**Material provided:**
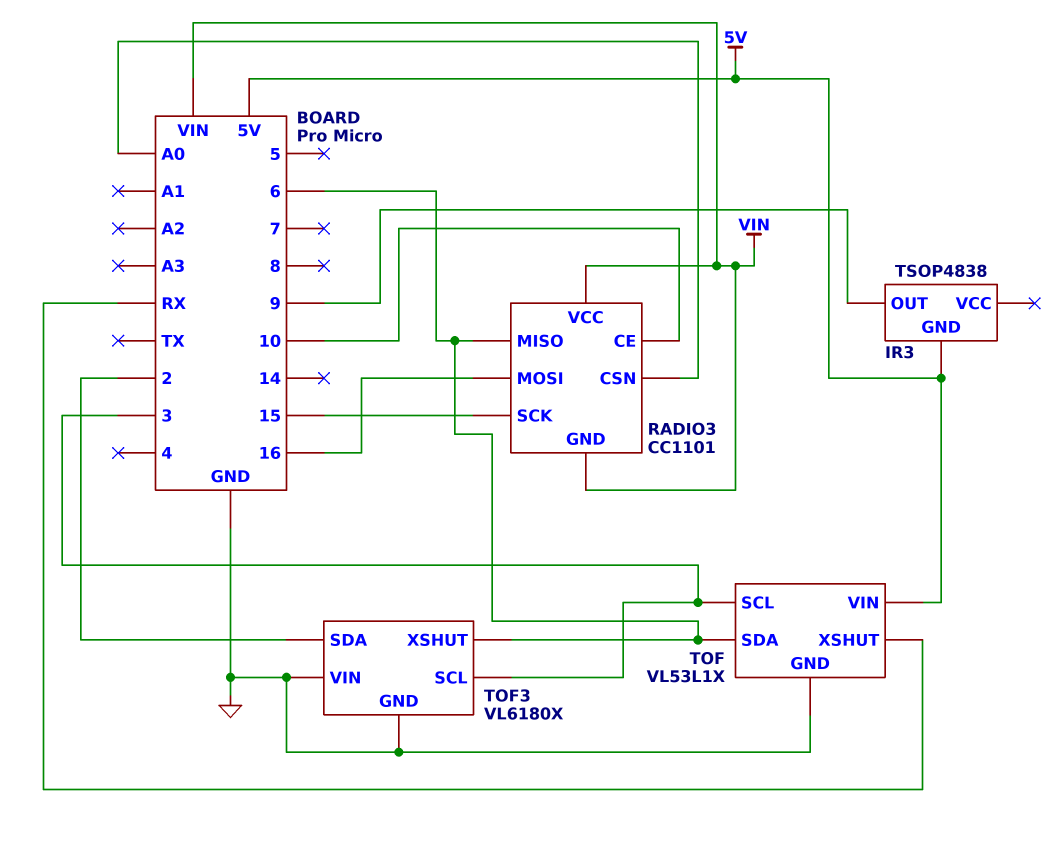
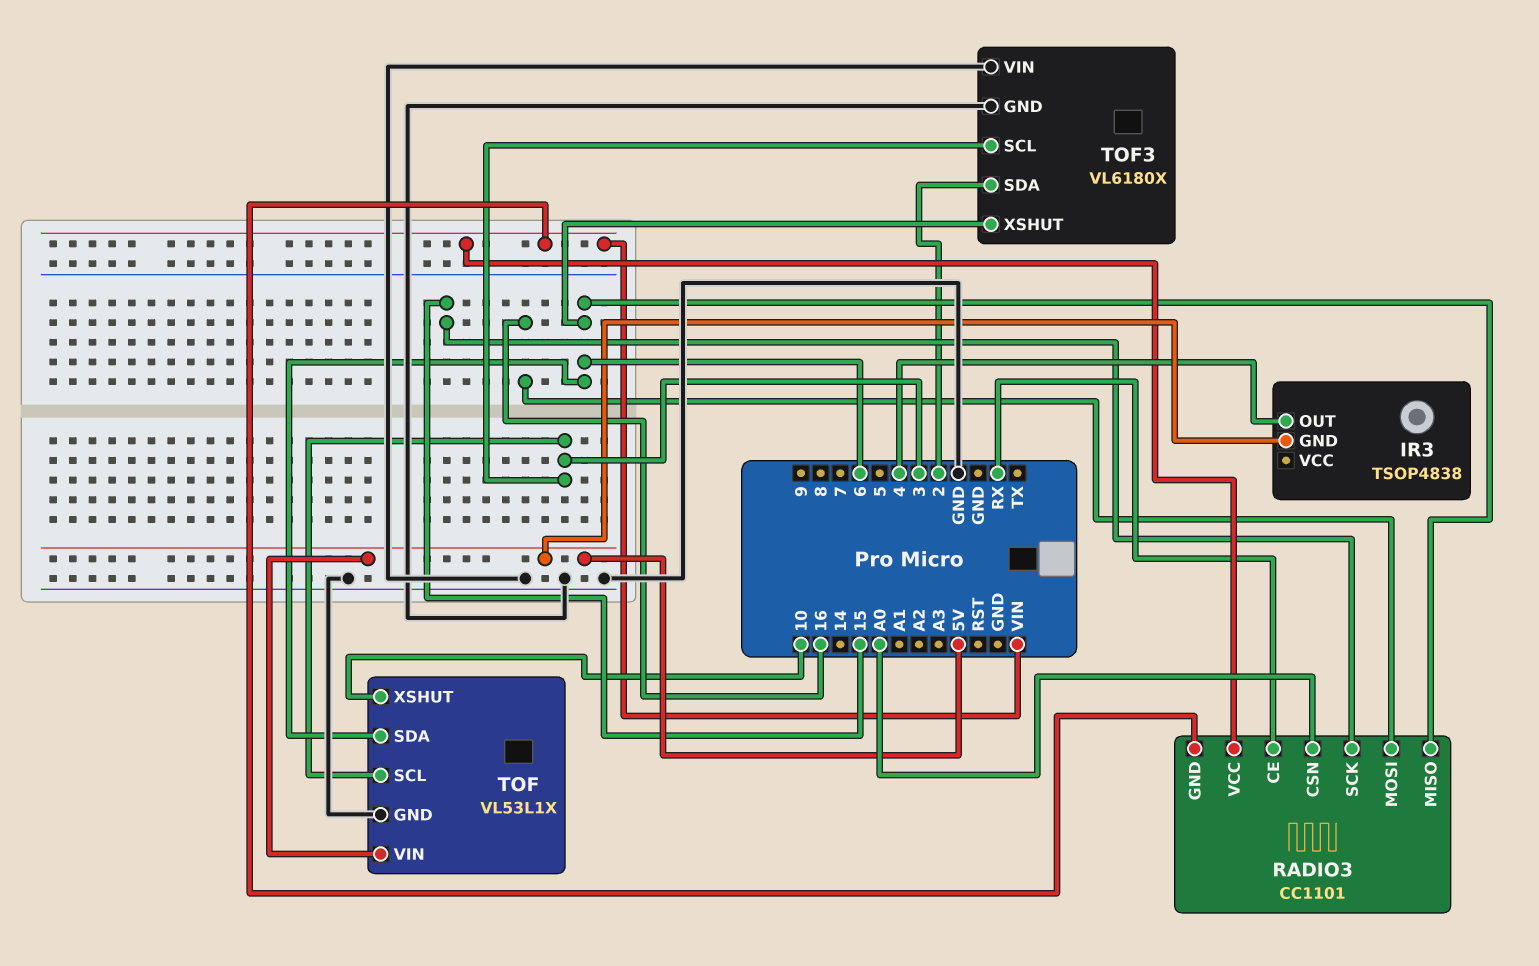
IR3 pin OUT: 9 -> 4
RADIO3 pin CE: 10 -> RX
TOF pin XSHUT: RX -> 10

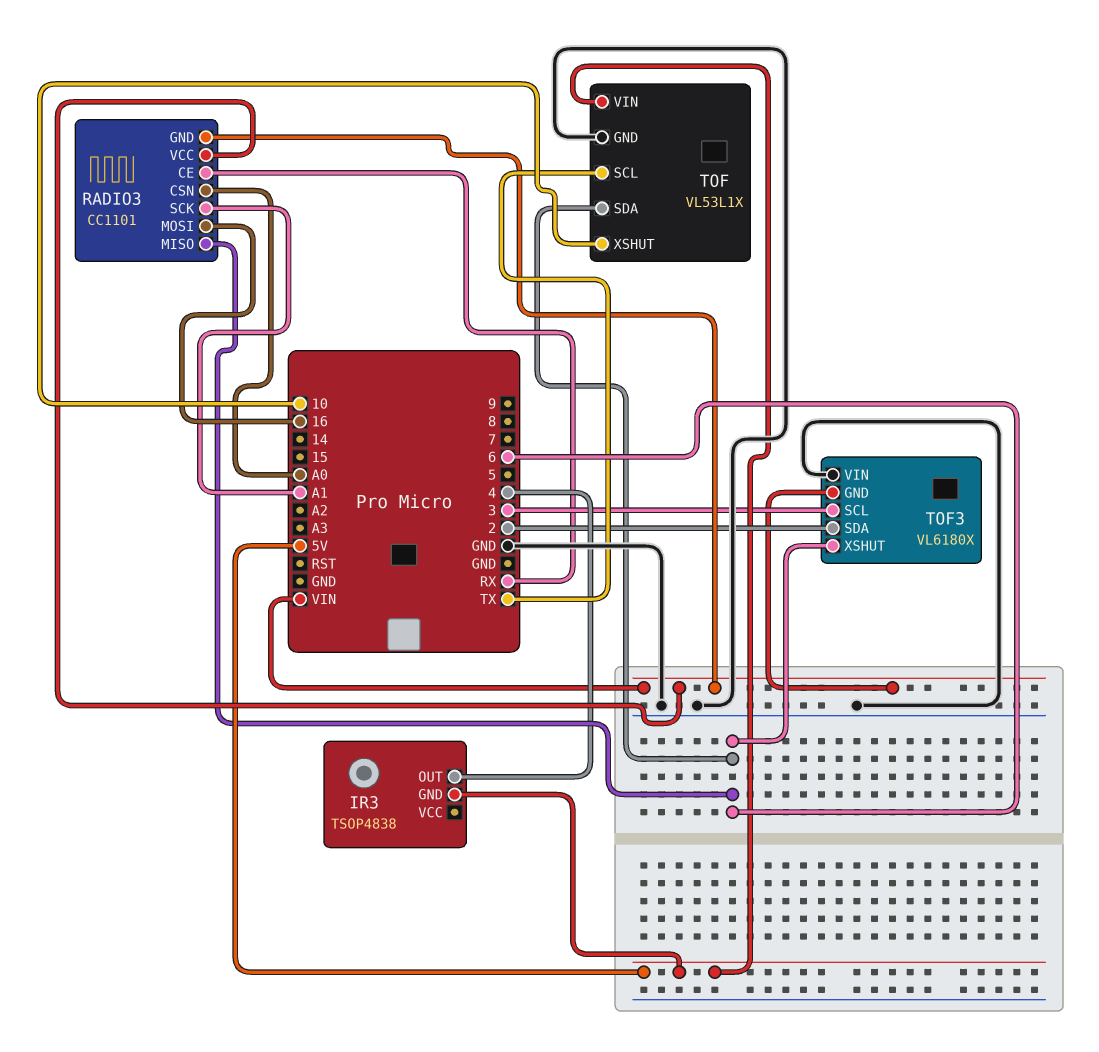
RADIO3 pin SCK: 15 -> A1
TOF pin SCL: 3 -> TX
TOF3 pin GND: GND -> VIN

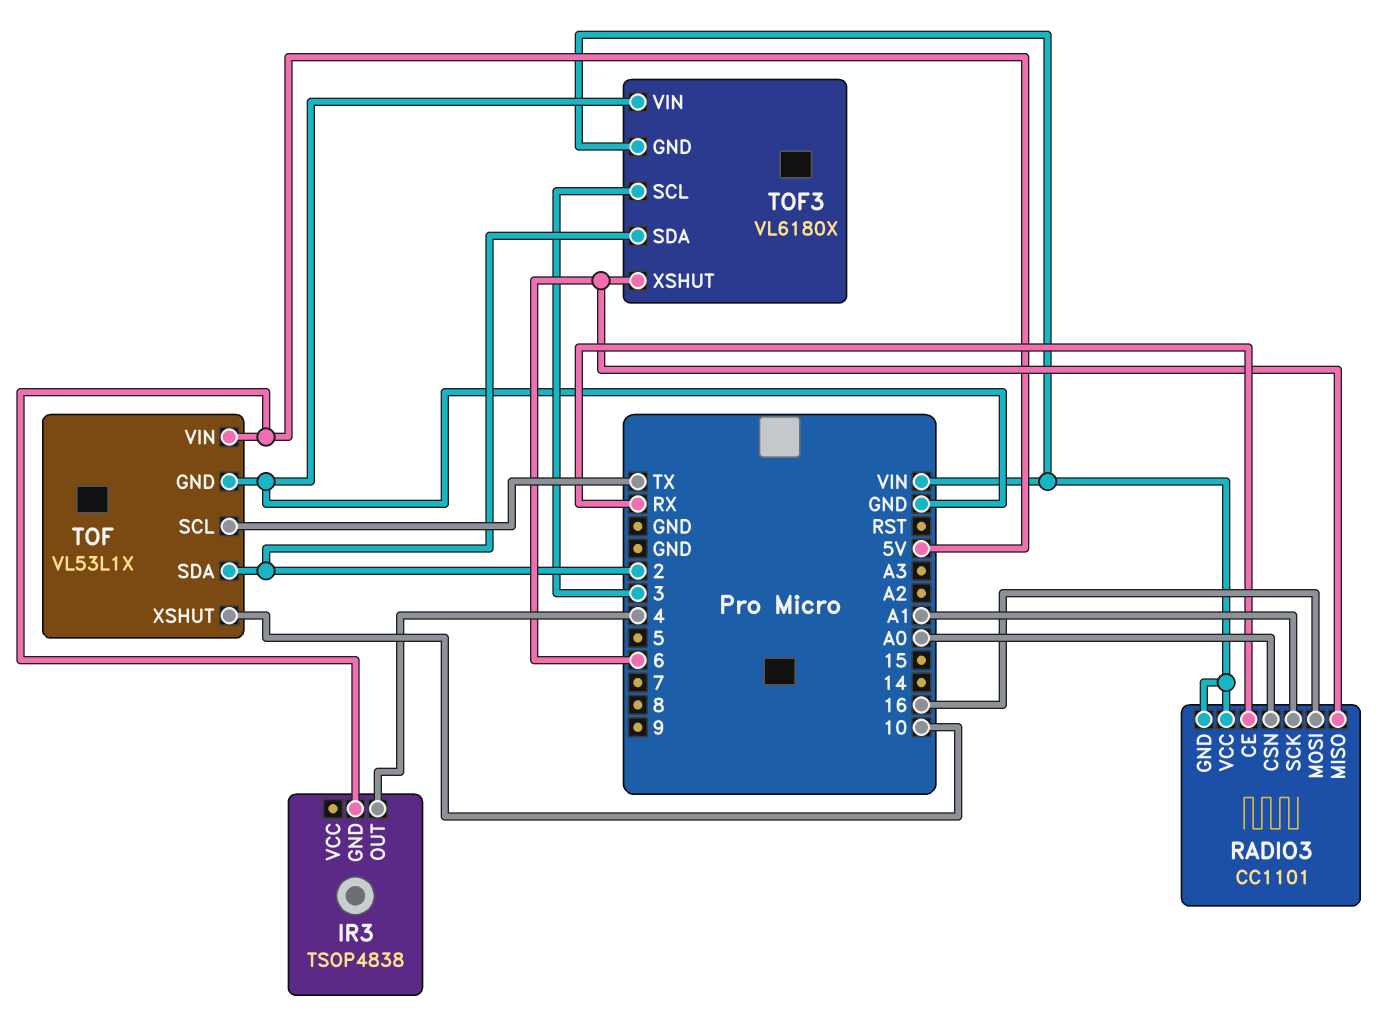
TOF pin SDA: 6 -> 2

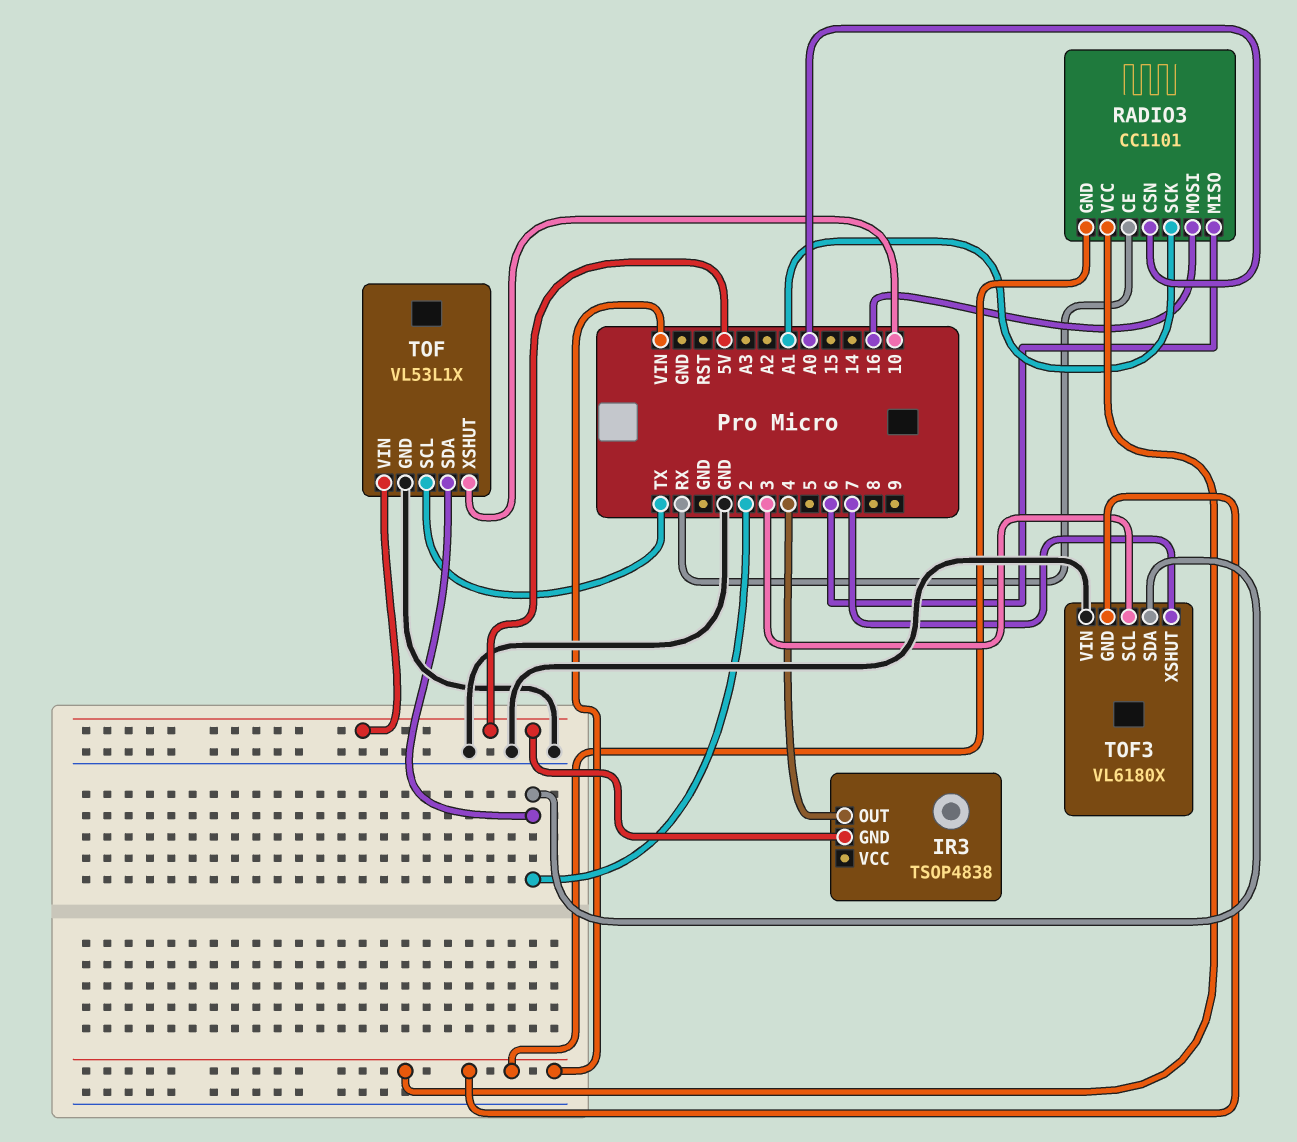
TOF3 pin XSHUT: 6 -> 7

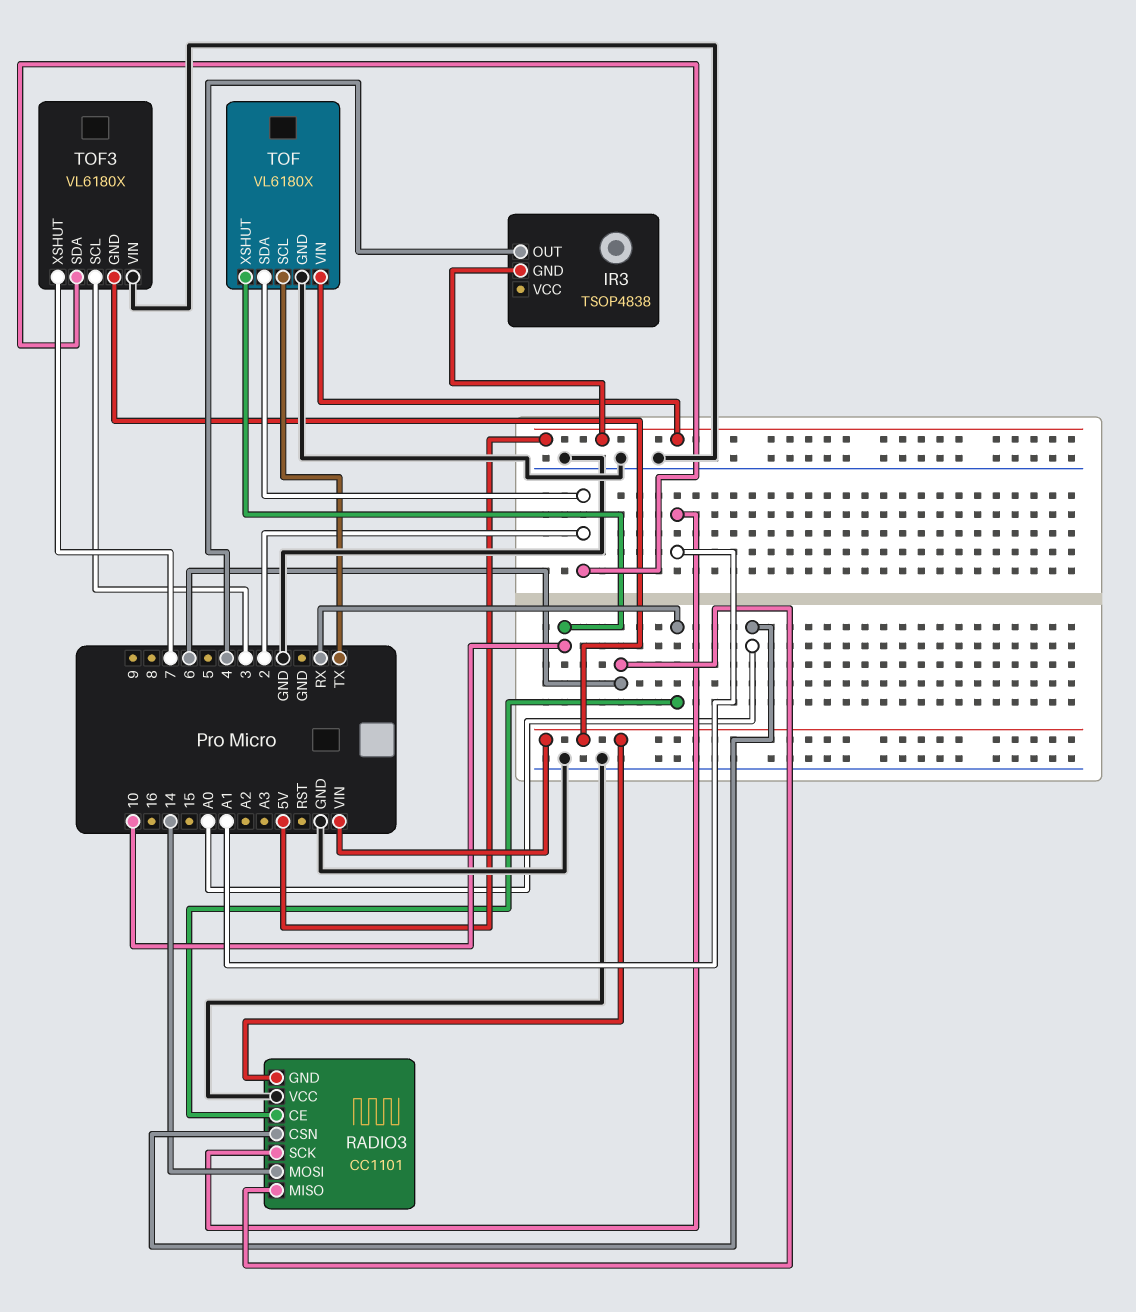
RADIO3 pin MOSI: 16 -> 14
RADIO3 pin VCC: VIN -> GND
TOF: VL53L1X -> VL6180X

**To do:** Your answer should consist solely of the lines from the one with "TOF pin XSHUT: RX -> 10" through the last line of the entries, restated word for word, with the pictures omitted.

**Written reply:**
TOF pin XSHUT: RX -> 10

RADIO3 pin SCK: 15 -> A1
TOF pin SCL: 3 -> TX
TOF3 pin GND: GND -> VIN

TOF pin SDA: 6 -> 2

TOF3 pin XSHUT: 6 -> 7

RADIO3 pin MOSI: 16 -> 14
RADIO3 pin VCC: VIN -> GND
TOF: VL53L1X -> VL6180X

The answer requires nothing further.